## WORK INSTRUCTIONS
Omitting any pictures, transcribe the entries below exactly.

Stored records
▼

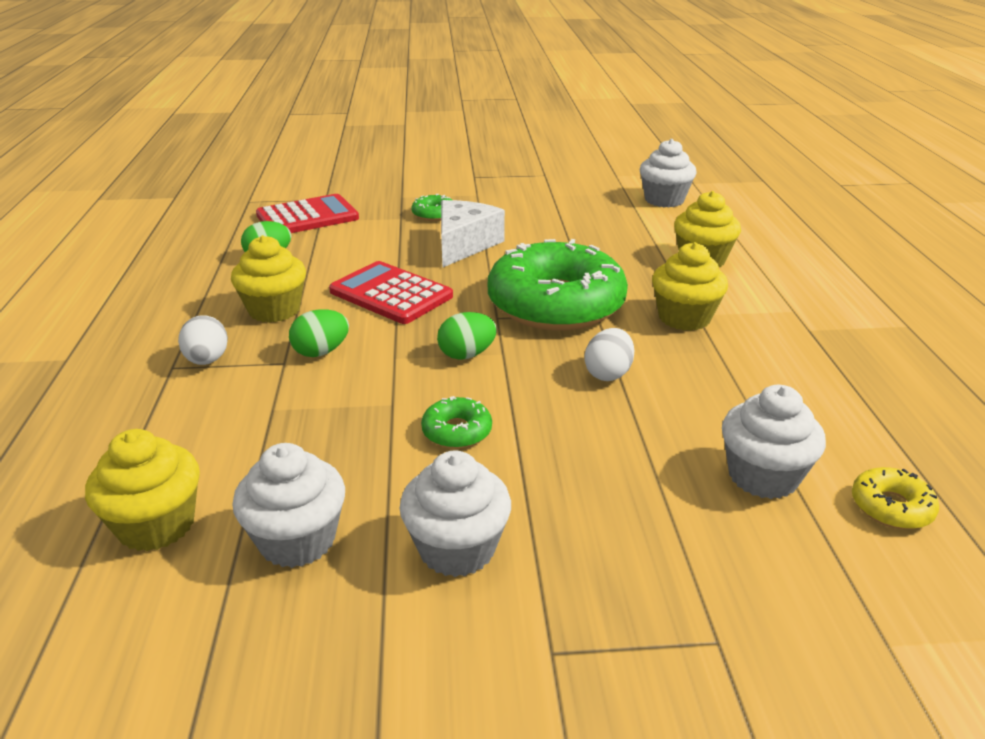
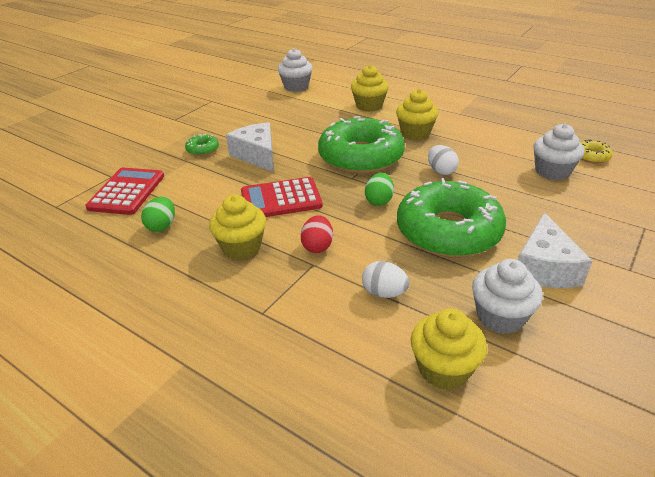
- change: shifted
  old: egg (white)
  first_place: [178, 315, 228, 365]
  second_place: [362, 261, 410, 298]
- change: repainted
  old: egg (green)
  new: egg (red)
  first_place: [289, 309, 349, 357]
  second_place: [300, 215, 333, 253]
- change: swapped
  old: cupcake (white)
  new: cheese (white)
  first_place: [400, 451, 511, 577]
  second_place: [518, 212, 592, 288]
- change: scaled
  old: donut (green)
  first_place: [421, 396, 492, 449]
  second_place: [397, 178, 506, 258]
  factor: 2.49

▲

## ANSWER SPACE
- change: shifted
  old: egg (white)
  first_place: [178, 315, 228, 365]
  second_place: [362, 261, 410, 298]
- change: repainted
  old: egg (green)
  new: egg (red)
  first_place: [289, 309, 349, 357]
  second_place: [300, 215, 333, 253]
- change: swapped
  old: cupcake (white)
  new: cheese (white)
  first_place: [400, 451, 511, 577]
  second_place: [518, 212, 592, 288]
- change: scaled
  old: donut (green)
  first_place: [421, 396, 492, 449]
  second_place: [397, 178, 506, 258]
  factor: 2.49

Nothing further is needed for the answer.